Object correspondence data
>>>

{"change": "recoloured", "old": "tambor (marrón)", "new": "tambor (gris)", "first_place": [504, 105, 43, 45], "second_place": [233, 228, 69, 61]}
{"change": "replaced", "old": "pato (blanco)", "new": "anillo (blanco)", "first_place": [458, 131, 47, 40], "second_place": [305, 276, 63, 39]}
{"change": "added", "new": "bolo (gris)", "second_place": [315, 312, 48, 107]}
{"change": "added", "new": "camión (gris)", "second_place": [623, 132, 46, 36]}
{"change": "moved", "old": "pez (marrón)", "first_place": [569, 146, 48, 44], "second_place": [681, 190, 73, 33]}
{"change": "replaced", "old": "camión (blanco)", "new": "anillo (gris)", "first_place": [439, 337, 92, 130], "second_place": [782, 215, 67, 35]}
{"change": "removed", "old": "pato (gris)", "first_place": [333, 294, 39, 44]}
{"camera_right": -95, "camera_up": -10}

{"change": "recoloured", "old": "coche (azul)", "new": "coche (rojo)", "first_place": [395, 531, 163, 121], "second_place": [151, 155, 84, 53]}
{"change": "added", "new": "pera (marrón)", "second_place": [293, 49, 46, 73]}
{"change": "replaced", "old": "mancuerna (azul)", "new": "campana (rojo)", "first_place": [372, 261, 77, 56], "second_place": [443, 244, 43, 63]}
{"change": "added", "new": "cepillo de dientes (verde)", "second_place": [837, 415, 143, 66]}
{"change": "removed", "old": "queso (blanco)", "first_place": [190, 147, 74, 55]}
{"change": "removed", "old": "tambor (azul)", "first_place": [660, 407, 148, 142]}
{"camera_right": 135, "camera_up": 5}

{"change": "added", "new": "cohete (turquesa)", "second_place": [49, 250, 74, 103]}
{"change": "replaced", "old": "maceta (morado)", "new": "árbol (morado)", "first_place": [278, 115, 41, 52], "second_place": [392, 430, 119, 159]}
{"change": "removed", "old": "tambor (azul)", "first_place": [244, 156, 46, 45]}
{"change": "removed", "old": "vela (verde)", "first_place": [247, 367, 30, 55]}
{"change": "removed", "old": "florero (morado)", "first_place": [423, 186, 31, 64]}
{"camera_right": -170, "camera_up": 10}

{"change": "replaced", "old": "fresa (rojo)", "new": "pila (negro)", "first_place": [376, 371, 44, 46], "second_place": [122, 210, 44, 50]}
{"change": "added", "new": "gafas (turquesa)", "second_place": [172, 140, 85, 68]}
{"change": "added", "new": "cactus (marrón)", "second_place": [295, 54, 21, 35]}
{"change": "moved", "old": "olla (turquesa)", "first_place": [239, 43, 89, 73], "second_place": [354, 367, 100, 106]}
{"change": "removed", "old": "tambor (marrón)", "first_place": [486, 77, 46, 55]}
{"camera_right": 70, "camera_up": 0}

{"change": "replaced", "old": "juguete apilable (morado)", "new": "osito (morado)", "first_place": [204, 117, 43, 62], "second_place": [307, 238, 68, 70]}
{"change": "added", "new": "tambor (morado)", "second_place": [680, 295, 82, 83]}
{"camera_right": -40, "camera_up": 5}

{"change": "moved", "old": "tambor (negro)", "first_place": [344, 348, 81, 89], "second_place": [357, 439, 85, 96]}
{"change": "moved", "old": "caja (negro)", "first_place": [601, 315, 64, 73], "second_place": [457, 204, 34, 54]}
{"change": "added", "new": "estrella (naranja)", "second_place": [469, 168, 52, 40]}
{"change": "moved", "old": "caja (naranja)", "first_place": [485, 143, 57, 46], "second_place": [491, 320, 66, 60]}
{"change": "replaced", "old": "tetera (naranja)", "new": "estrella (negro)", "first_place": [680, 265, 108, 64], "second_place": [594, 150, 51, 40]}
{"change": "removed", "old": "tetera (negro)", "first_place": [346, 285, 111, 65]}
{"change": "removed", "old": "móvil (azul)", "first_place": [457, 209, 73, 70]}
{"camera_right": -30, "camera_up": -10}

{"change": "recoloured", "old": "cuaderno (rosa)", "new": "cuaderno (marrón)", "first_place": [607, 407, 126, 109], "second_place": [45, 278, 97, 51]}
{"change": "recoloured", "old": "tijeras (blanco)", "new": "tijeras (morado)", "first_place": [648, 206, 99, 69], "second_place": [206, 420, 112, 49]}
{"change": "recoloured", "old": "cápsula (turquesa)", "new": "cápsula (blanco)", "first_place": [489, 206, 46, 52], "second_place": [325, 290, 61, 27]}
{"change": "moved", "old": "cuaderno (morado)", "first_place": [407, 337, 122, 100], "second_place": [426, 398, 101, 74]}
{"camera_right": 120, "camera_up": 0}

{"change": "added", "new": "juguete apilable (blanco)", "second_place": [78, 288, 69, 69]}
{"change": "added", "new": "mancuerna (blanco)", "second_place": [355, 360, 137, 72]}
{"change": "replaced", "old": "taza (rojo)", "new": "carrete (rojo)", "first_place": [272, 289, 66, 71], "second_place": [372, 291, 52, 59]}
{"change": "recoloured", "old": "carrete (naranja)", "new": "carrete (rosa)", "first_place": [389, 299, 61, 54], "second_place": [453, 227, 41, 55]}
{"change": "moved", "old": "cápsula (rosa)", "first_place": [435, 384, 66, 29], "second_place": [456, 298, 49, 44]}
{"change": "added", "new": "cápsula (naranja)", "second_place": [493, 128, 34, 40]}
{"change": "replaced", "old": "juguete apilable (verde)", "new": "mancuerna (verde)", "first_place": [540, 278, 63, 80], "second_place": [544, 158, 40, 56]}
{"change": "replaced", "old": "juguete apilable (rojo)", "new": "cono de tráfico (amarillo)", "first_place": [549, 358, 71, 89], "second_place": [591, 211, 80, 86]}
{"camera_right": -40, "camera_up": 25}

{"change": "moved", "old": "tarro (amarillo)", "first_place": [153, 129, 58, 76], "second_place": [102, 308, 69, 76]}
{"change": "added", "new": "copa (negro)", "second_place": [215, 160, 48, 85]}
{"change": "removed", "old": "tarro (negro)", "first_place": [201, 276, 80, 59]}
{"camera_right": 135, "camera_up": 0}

<<<

• Problem to work on
Of all the entries above, how many lines contain the string "camión"? Answer with the number only.

• Answer area
2